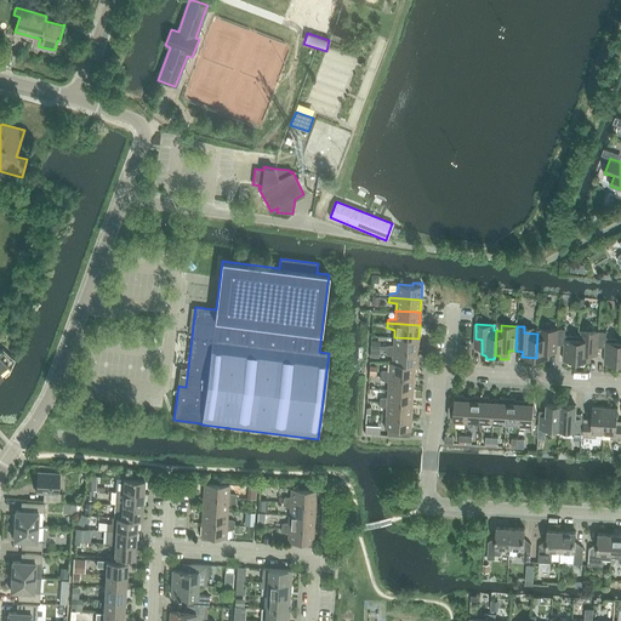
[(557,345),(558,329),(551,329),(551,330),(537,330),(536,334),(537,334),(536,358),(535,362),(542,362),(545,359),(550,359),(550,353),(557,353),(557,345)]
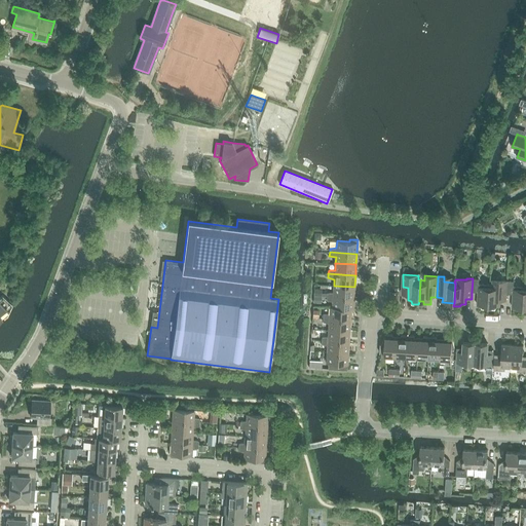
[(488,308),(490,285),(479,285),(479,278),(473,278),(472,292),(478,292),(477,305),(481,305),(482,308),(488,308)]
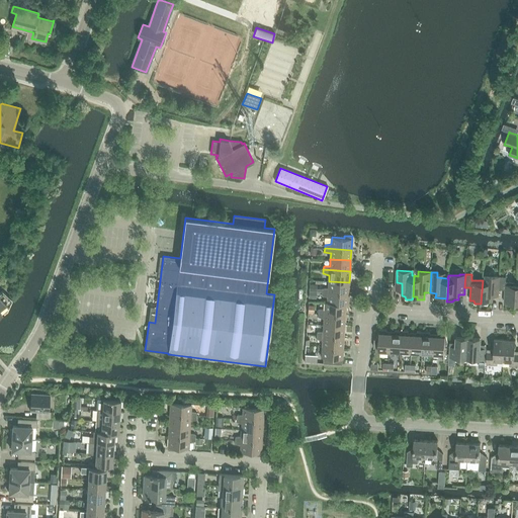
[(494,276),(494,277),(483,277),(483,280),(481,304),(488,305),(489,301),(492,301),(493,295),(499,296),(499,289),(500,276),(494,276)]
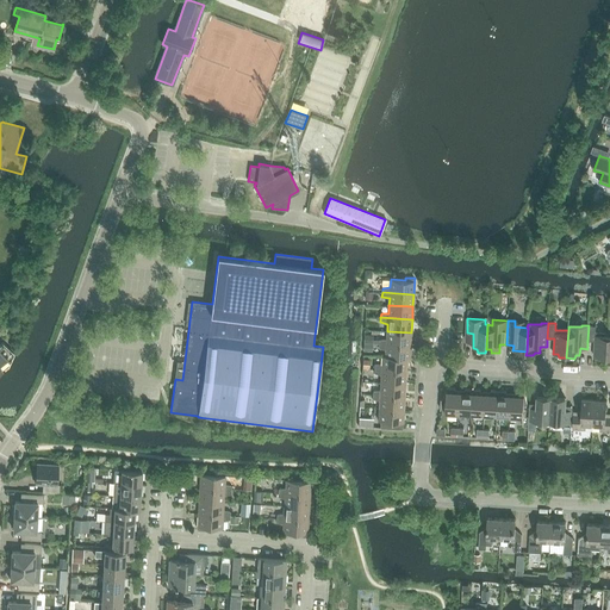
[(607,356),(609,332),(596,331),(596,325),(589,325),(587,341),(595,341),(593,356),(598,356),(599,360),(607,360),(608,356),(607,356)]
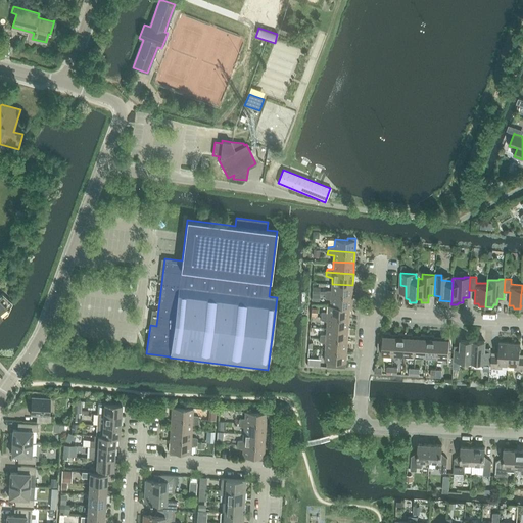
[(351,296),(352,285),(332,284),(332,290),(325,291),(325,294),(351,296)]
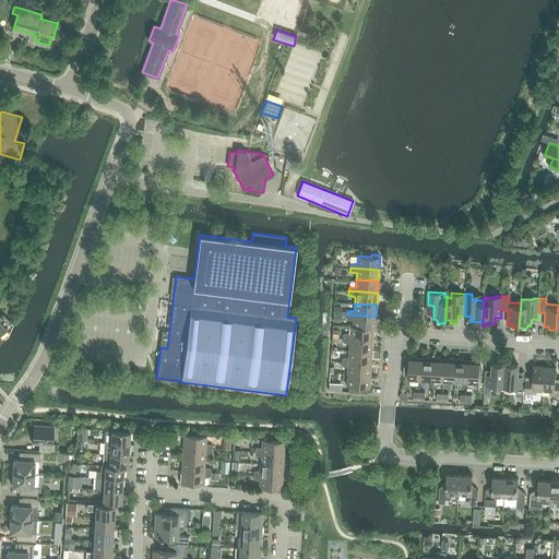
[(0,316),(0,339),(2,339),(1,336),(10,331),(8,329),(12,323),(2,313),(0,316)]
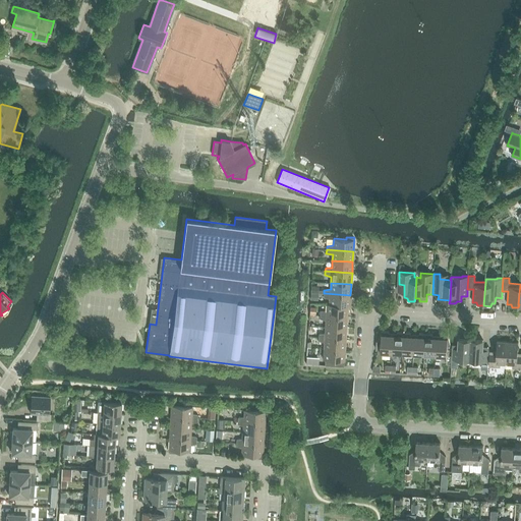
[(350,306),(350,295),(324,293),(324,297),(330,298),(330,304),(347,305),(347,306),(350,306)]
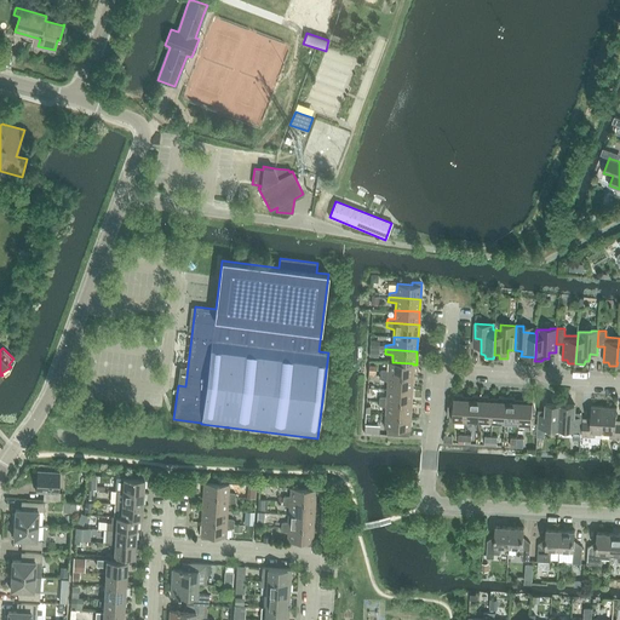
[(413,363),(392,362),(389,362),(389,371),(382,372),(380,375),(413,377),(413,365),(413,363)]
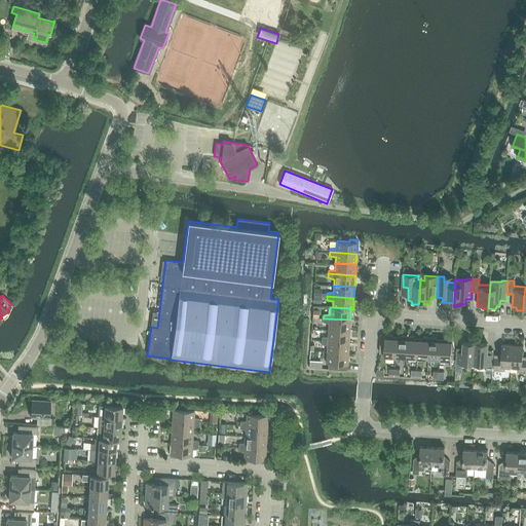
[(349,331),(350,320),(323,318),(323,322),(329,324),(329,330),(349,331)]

◇ ◇ ◇ ◇

● **Exercise aim**
Apart from the pictures, return every entry above exactly as given.

● **Reply**
[(557,345),(558,329),(551,329),(551,330),(537,330),(536,334),(537,334),(536,358),(535,362),(542,362),(545,359),(550,359),(550,353),(557,353),(557,345)]
[(488,308),(490,285),(479,285),(479,278),(473,278),(472,292),(478,292),(477,305),(481,305),(482,308),(488,308)]
[(494,276),(494,277),(483,277),(483,280),(481,304),(488,305),(489,301),(492,301),(493,295),(499,296),(499,289),(500,276),(494,276)]
[(607,356),(609,332),(596,331),(596,325),(589,325),(587,341),(595,341),(593,356),(598,356),(599,360),(607,360),(608,356),(607,356)]
[(351,296),(352,285),(332,284),(332,290),(325,291),(325,294),(351,296)]
[(0,316),(0,339),(2,339),(1,336),(10,331),(8,329),(12,323),(2,313),(0,316)]
[(350,306),(350,295),(324,293),(324,297),(330,298),(330,304),(347,305),(347,306),(350,306)]
[(413,363),(392,362),(389,362),(389,371),(382,372),(380,375),(413,377),(413,365),(413,363)]
[(349,331),(350,320),(323,318),(323,322),(329,324),(329,330),(349,331)]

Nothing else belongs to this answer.